> EXERCISE AIM:
Please retype, unchanged, each line from the top of the material below through the line where "D101: schottky MBR340" appears.

> SOURCE MATERIAL:
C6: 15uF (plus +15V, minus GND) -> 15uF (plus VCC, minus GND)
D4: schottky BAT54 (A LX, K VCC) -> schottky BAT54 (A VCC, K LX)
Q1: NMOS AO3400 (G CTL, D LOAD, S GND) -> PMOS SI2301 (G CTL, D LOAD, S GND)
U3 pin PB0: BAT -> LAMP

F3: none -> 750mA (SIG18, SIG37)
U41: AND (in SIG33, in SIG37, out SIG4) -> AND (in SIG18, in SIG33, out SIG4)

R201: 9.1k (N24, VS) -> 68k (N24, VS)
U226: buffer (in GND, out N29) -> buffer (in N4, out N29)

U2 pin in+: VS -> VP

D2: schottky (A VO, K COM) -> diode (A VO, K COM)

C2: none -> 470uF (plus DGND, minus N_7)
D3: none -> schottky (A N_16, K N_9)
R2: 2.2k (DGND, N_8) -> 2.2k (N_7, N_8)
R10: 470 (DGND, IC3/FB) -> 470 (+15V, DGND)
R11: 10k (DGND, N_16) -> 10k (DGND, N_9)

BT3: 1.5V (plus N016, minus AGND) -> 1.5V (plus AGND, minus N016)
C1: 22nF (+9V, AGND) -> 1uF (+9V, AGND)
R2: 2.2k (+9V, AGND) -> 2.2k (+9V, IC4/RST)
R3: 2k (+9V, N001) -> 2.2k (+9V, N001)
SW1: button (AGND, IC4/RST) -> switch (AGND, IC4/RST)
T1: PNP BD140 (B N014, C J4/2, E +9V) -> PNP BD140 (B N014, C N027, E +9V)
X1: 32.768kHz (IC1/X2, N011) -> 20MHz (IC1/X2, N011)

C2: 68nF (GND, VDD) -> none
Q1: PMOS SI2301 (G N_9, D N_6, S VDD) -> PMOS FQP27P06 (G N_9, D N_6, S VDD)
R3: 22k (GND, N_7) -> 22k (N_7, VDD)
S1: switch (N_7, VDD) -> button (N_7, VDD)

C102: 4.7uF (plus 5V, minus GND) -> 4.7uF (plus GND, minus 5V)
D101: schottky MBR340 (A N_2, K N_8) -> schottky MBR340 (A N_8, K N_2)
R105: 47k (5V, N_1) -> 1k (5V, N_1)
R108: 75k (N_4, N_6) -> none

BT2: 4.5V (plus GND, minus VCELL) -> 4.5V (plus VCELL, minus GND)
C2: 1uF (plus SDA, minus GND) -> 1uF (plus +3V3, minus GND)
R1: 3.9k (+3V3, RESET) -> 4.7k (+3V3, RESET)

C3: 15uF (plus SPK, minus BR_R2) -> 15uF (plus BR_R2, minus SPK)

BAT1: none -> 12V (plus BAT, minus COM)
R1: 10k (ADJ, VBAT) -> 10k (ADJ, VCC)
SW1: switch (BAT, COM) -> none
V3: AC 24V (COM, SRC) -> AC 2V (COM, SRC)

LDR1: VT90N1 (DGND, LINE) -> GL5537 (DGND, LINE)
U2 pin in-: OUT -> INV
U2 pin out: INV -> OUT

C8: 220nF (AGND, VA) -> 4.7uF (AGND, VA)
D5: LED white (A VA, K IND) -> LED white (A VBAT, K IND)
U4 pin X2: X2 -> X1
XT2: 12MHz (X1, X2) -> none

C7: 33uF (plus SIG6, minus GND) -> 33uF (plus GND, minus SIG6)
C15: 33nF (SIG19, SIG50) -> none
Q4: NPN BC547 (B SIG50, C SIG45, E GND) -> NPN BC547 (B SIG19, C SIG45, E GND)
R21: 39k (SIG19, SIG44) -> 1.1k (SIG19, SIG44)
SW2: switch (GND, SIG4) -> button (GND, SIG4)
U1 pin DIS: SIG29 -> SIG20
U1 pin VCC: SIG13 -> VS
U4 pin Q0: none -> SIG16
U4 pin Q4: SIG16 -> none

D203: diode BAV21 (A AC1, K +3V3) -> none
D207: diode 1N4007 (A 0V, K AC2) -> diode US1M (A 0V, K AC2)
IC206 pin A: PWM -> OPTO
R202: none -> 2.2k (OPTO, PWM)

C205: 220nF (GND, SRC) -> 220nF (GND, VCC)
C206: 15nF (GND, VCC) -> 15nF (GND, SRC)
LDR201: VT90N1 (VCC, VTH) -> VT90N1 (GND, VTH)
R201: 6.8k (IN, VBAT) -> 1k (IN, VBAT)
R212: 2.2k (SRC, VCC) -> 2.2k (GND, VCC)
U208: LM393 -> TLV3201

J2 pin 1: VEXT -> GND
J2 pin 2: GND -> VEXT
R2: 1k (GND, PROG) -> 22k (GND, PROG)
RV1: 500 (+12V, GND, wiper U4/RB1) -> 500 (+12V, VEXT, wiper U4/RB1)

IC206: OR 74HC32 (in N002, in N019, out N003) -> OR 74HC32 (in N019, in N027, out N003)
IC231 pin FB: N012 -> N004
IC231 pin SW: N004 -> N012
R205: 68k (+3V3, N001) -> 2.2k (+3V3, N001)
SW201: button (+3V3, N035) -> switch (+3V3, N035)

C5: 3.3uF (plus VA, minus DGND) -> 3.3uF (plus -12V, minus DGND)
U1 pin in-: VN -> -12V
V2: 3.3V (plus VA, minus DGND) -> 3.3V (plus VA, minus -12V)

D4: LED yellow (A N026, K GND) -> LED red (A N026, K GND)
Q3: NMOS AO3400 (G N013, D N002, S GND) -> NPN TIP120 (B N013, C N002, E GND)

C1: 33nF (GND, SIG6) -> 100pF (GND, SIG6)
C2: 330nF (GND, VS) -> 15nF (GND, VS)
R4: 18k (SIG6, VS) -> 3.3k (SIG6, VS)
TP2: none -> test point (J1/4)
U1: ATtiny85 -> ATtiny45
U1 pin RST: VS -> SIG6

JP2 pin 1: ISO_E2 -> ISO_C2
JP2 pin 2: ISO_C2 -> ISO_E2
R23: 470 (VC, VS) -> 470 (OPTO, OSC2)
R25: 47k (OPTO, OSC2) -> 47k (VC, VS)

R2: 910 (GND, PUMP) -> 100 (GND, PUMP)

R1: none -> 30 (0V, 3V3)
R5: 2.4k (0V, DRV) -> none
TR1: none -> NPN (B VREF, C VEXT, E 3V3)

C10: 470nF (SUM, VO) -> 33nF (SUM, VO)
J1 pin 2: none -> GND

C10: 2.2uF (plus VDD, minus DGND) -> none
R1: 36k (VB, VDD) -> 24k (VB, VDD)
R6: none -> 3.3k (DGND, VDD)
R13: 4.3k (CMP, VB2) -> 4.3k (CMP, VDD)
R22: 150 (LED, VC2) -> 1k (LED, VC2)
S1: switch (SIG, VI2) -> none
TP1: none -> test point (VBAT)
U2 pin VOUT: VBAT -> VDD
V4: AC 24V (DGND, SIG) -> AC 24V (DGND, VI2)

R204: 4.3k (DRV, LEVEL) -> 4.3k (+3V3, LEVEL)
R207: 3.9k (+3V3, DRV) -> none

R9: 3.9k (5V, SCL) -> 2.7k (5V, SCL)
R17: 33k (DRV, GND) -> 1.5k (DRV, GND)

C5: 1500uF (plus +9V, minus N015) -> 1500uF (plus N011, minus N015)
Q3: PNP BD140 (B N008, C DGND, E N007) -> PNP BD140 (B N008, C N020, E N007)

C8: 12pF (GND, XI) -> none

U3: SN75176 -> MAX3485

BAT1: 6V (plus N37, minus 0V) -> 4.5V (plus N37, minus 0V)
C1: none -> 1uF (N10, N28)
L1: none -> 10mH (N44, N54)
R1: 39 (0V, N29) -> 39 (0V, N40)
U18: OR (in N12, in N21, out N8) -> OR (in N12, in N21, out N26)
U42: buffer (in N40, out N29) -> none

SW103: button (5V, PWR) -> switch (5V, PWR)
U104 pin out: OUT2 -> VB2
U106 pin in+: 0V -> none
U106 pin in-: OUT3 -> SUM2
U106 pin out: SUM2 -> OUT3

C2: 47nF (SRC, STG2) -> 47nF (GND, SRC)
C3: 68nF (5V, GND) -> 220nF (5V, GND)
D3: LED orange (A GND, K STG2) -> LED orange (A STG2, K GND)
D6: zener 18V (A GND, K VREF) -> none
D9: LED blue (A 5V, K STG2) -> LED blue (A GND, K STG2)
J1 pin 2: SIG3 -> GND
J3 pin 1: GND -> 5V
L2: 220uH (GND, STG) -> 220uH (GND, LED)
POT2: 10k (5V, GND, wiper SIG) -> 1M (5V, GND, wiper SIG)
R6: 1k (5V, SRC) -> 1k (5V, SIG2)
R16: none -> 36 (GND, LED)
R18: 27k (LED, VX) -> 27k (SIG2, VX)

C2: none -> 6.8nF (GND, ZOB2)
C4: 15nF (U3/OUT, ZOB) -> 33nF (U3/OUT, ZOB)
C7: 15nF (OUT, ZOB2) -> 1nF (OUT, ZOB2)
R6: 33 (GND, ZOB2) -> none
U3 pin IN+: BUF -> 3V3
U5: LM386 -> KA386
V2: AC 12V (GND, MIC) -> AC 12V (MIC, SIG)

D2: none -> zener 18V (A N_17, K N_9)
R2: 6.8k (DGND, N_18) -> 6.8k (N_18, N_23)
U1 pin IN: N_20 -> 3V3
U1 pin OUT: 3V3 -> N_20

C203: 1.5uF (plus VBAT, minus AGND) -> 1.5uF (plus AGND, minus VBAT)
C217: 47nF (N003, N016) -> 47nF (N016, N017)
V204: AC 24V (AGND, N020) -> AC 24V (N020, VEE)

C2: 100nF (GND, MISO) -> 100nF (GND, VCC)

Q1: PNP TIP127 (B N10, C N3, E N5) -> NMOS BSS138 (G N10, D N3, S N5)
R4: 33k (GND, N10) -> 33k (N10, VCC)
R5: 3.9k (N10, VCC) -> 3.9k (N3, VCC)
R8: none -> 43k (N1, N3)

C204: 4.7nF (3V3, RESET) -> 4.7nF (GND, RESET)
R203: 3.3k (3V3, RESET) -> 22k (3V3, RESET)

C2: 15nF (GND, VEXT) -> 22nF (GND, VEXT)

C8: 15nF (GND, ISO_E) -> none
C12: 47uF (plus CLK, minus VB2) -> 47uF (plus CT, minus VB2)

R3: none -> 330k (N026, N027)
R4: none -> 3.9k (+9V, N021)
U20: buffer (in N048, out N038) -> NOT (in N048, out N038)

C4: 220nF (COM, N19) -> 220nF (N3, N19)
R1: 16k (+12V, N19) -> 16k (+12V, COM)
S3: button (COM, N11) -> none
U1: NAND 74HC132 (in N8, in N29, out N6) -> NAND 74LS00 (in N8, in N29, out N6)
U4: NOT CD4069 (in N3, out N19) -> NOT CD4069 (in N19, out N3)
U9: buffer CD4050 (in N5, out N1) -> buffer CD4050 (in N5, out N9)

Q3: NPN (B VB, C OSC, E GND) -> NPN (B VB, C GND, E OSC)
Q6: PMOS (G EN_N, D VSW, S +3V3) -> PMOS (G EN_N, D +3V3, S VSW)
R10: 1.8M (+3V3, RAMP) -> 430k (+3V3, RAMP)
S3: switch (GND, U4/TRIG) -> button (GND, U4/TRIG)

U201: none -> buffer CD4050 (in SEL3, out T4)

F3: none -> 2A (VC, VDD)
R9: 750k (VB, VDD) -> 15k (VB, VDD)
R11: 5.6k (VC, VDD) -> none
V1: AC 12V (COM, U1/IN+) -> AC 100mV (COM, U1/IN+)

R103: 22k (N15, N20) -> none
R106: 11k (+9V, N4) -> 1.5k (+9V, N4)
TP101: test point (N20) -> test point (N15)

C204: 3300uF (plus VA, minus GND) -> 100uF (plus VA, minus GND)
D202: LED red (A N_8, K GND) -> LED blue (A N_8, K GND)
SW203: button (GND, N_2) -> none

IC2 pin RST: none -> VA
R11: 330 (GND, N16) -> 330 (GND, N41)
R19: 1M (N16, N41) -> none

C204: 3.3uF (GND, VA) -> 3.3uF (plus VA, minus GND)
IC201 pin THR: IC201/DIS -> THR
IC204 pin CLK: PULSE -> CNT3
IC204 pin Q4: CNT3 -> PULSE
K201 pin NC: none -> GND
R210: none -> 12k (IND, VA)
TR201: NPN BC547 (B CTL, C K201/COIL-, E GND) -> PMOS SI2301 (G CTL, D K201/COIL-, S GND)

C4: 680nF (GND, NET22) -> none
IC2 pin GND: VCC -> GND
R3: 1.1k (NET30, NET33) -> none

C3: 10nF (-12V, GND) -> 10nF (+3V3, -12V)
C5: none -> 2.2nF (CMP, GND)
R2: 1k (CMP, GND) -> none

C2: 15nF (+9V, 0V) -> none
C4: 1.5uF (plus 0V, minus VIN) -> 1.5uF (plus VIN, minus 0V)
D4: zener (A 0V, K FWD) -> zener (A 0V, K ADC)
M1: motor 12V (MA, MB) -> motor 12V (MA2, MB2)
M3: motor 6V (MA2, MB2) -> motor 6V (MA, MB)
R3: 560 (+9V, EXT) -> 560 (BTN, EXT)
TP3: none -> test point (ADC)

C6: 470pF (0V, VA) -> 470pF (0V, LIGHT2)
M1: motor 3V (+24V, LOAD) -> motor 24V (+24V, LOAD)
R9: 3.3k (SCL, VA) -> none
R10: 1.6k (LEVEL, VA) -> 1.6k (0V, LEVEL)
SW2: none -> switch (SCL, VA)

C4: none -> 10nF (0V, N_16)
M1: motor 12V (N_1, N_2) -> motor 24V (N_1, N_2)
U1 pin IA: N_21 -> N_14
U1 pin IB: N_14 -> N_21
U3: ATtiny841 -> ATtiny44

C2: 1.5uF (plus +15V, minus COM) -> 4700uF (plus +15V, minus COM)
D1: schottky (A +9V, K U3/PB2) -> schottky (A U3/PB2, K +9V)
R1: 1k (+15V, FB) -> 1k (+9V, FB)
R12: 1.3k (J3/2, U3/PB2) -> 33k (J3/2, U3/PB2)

> COMPLETED EXERCISE:
C6: 15uF (plus +15V, minus GND) -> 15uF (plus VCC, minus GND)
D4: schottky BAT54 (A LX, K VCC) -> schottky BAT54 (A VCC, K LX)
Q1: NMOS AO3400 (G CTL, D LOAD, S GND) -> PMOS SI2301 (G CTL, D LOAD, S GND)
U3 pin PB0: BAT -> LAMP

F3: none -> 750mA (SIG18, SIG37)
U41: AND (in SIG33, in SIG37, out SIG4) -> AND (in SIG18, in SIG33, out SIG4)

R201: 9.1k (N24, VS) -> 68k (N24, VS)
U226: buffer (in GND, out N29) -> buffer (in N4, out N29)

U2 pin in+: VS -> VP

D2: schottky (A VO, K COM) -> diode (A VO, K COM)

C2: none -> 470uF (plus DGND, minus N_7)
D3: none -> schottky (A N_16, K N_9)
R2: 2.2k (DGND, N_8) -> 2.2k (N_7, N_8)
R10: 470 (DGND, IC3/FB) -> 470 (+15V, DGND)
R11: 10k (DGND, N_16) -> 10k (DGND, N_9)

BT3: 1.5V (plus N016, minus AGND) -> 1.5V (plus AGND, minus N016)
C1: 22nF (+9V, AGND) -> 1uF (+9V, AGND)
R2: 2.2k (+9V, AGND) -> 2.2k (+9V, IC4/RST)
R3: 2k (+9V, N001) -> 2.2k (+9V, N001)
SW1: button (AGND, IC4/RST) -> switch (AGND, IC4/RST)
T1: PNP BD140 (B N014, C J4/2, E +9V) -> PNP BD140 (B N014, C N027, E +9V)
X1: 32.768kHz (IC1/X2, N011) -> 20MHz (IC1/X2, N011)

C2: 68nF (GND, VDD) -> none
Q1: PMOS SI2301 (G N_9, D N_6, S VDD) -> PMOS FQP27P06 (G N_9, D N_6, S VDD)
R3: 22k (GND, N_7) -> 22k (N_7, VDD)
S1: switch (N_7, VDD) -> button (N_7, VDD)

C102: 4.7uF (plus 5V, minus GND) -> 4.7uF (plus GND, minus 5V)
D101: schottky MBR340 (A N_2, K N_8) -> schottky MBR340 (A N_8, K N_2)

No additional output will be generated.